### Exercise
Leaving out any pictures, print the entries that follow exactly as they stand.

________________________

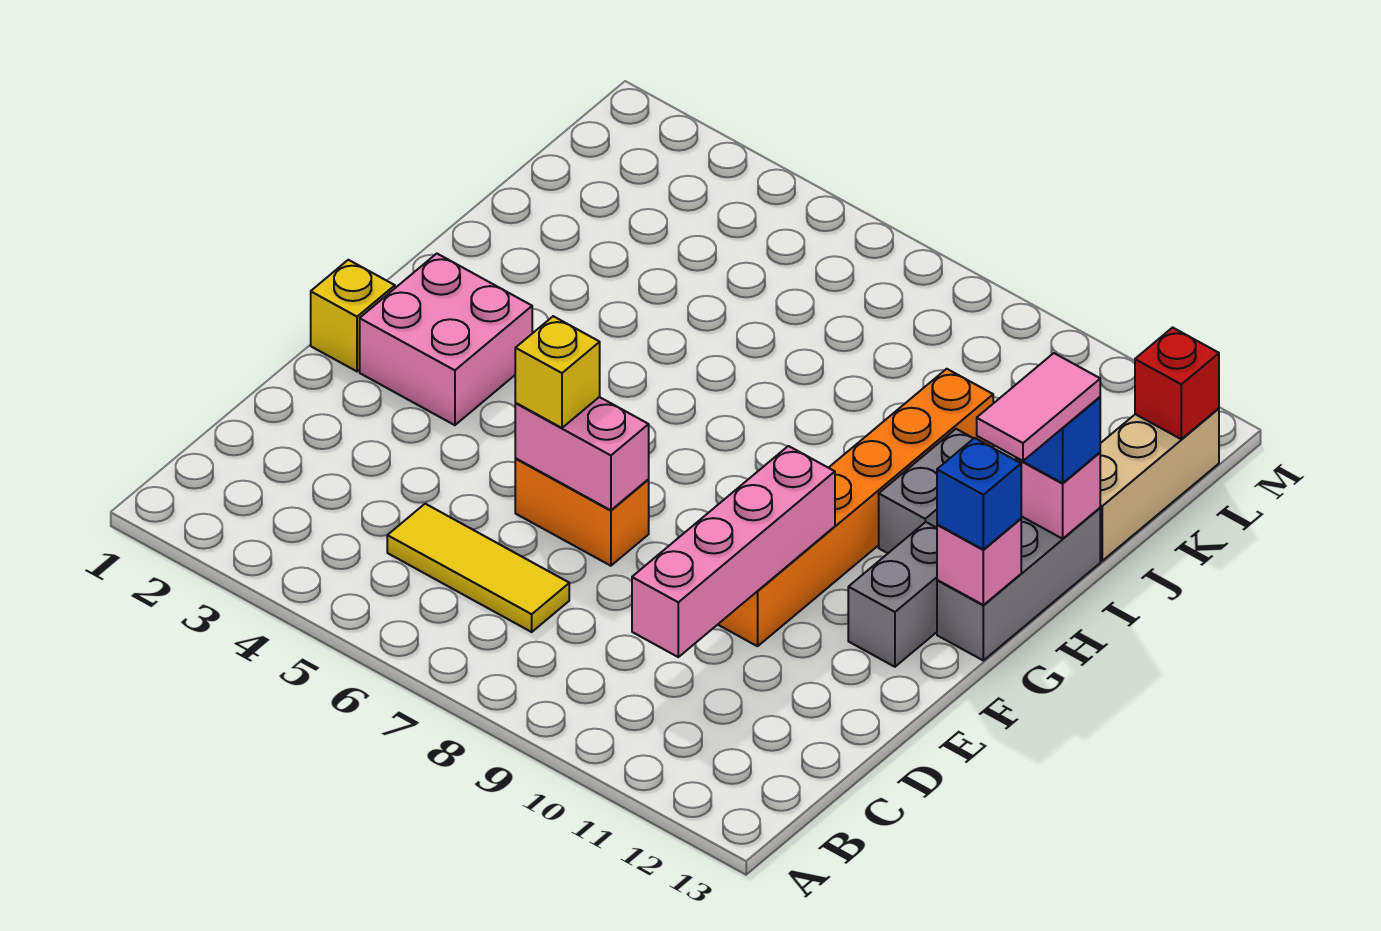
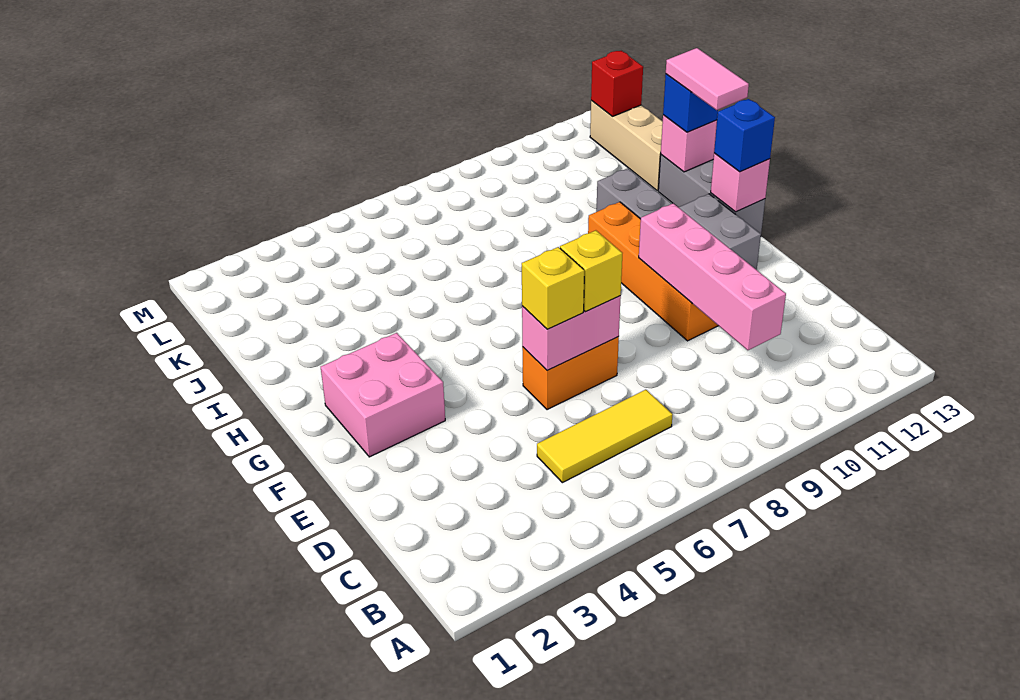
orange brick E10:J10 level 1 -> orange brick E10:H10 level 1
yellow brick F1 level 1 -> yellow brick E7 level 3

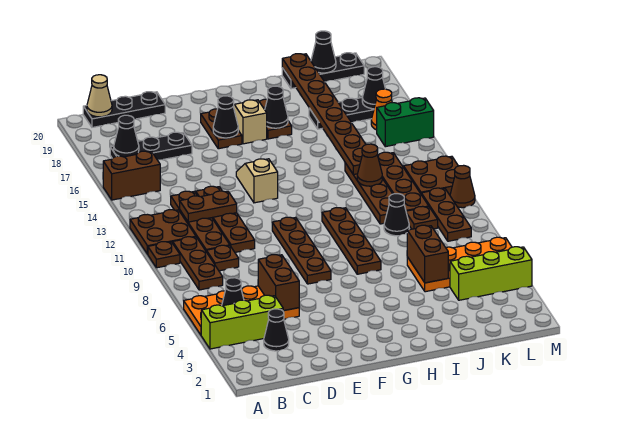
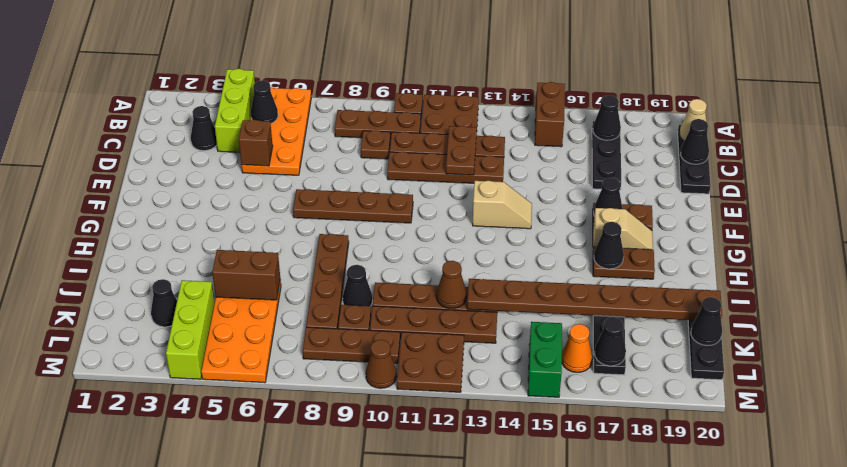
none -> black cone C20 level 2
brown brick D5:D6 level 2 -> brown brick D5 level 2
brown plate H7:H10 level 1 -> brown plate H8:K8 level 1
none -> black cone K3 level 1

________________________

### Written response
orange brick E10:J10 level 1 -> orange brick E10:H10 level 1
yellow brick F1 level 1 -> yellow brick E7 level 3

none -> black cone C20 level 2
brown brick D5:D6 level 2 -> brown brick D5 level 2
brown plate H7:H10 level 1 -> brown plate H8:K8 level 1
none -> black cone K3 level 1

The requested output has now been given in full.